▸ **TASK BRIEF**
What lines of the data below hold "carton"? Show them.

▸ **DATA TO PROCESS**
■ ■ ■
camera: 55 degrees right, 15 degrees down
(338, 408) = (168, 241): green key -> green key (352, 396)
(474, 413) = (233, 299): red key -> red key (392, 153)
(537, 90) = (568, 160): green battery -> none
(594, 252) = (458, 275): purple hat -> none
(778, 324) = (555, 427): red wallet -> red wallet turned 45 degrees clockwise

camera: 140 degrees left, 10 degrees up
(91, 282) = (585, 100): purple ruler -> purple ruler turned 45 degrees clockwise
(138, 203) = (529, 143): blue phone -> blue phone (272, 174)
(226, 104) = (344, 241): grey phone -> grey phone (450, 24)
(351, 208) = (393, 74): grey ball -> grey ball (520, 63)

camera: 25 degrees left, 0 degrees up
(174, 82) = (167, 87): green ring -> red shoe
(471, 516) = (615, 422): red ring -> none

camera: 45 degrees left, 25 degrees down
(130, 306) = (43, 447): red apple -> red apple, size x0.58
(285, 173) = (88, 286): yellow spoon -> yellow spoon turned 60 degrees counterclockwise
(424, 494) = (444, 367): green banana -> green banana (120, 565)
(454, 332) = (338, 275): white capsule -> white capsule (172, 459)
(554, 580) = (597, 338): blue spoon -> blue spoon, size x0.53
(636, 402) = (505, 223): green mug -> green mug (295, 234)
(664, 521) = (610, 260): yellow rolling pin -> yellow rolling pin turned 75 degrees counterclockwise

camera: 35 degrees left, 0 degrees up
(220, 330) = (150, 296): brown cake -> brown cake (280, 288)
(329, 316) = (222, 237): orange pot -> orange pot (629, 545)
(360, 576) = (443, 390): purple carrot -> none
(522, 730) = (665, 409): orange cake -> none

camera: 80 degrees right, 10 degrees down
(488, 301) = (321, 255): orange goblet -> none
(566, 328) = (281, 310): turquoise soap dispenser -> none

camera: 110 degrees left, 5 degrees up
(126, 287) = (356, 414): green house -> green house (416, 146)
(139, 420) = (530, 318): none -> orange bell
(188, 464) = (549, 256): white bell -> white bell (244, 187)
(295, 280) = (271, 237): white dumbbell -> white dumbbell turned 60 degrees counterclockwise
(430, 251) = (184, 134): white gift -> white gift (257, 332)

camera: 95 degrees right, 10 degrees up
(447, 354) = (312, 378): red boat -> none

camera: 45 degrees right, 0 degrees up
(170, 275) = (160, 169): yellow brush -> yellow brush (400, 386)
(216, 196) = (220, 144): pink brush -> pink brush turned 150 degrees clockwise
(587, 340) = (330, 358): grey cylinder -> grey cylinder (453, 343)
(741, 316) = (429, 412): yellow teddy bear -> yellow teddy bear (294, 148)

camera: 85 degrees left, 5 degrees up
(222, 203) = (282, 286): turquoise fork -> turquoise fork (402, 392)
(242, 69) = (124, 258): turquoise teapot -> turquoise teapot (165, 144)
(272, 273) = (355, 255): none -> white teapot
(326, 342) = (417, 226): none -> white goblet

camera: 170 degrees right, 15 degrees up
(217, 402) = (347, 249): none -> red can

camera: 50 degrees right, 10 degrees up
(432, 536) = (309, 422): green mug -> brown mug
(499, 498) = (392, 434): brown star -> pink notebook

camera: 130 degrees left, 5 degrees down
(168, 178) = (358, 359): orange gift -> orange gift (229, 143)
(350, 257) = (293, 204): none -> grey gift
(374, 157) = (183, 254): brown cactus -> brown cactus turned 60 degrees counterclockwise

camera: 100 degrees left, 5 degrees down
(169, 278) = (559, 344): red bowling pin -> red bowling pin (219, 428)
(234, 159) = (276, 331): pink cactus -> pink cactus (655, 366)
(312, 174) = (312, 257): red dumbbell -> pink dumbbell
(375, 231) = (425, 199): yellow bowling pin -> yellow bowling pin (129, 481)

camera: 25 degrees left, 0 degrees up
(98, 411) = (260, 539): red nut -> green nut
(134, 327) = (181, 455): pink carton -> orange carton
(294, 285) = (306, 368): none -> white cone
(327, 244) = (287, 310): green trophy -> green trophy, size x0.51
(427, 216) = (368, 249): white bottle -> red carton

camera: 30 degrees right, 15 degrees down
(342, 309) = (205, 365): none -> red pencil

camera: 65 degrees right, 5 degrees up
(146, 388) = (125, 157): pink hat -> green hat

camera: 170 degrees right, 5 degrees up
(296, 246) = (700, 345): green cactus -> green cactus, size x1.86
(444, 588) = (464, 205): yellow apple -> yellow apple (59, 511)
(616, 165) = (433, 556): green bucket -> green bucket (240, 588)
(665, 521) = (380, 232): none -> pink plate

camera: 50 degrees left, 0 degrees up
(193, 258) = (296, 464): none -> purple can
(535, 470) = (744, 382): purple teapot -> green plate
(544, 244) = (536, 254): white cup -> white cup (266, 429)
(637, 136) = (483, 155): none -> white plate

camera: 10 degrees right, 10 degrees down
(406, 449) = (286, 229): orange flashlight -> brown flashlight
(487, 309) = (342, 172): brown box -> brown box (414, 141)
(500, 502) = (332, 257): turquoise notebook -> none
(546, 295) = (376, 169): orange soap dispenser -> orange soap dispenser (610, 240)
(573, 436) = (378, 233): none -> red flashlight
■ ■ ■
▸ **TASK RESPONSE**
(134, 327) = (181, 455): pink carton -> orange carton
(427, 216) = (368, 249): white bottle -> red carton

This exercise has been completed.